> [Problem to solve]: Would you return each record that follows word for word, without its pictures?

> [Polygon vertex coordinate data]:
<<<<

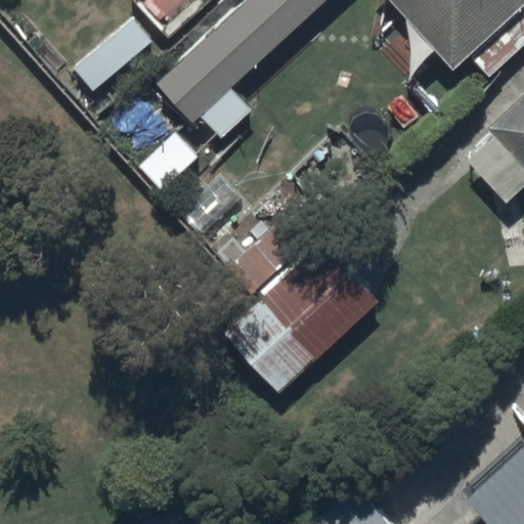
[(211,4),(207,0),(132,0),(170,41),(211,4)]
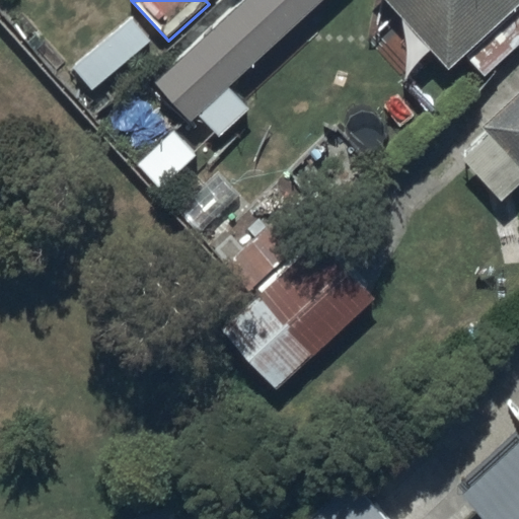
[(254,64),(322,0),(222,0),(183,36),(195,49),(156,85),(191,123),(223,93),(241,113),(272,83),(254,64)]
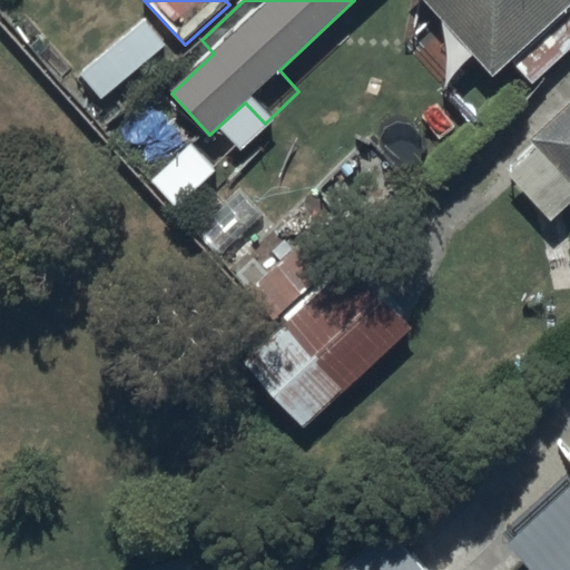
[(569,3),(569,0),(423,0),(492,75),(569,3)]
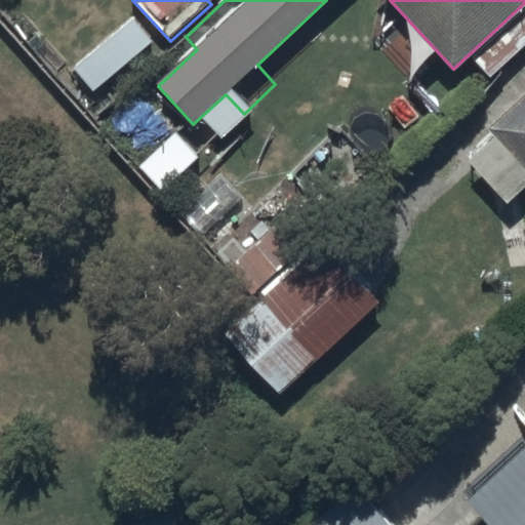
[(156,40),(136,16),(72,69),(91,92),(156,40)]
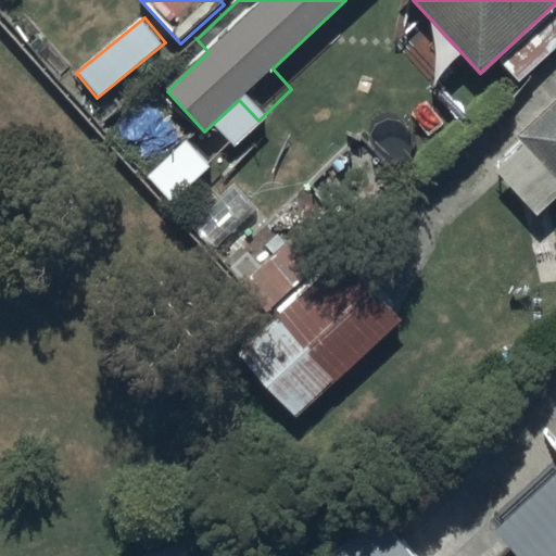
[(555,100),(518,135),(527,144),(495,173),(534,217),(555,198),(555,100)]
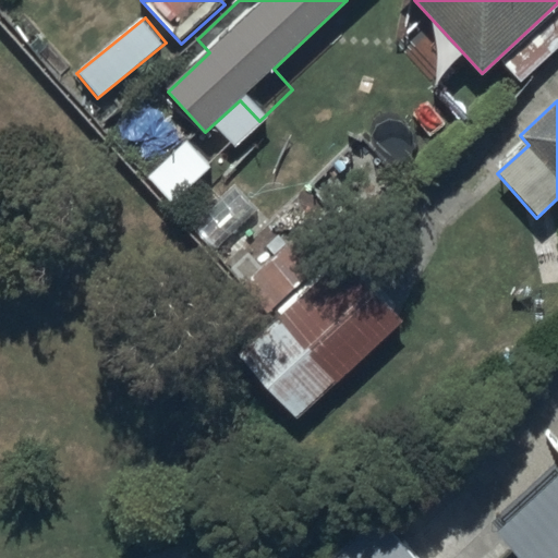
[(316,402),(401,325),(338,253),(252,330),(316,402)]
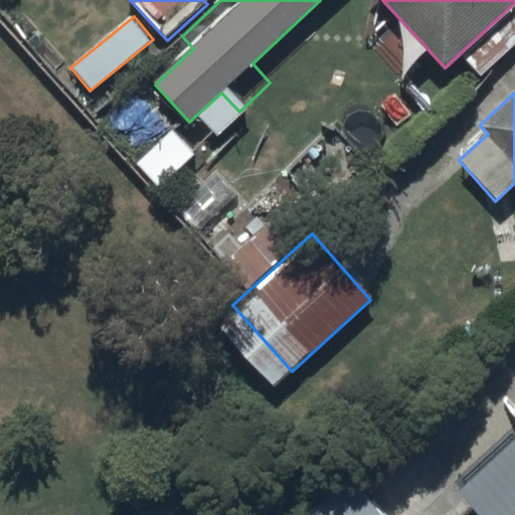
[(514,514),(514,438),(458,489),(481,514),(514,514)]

>>>>

> [Completed task]:
[(211,4),(207,0),(132,0),(170,41),(211,4)]
[(254,64),(322,0),(222,0),(183,36),(195,49),(156,85),(191,123),(223,93),(241,113),(272,83),(254,64)]
[(569,3),(569,0),(423,0),(492,75),(569,3)]
[(156,40),(136,16),(72,69),(91,92),(156,40)]
[(555,100),(518,135),(527,144),(495,173),(534,217),(555,198),(555,100)]
[(316,402),(401,325),(338,253),(252,330),(316,402)]
[(514,514),(514,438),(458,489),(481,514),(514,514)]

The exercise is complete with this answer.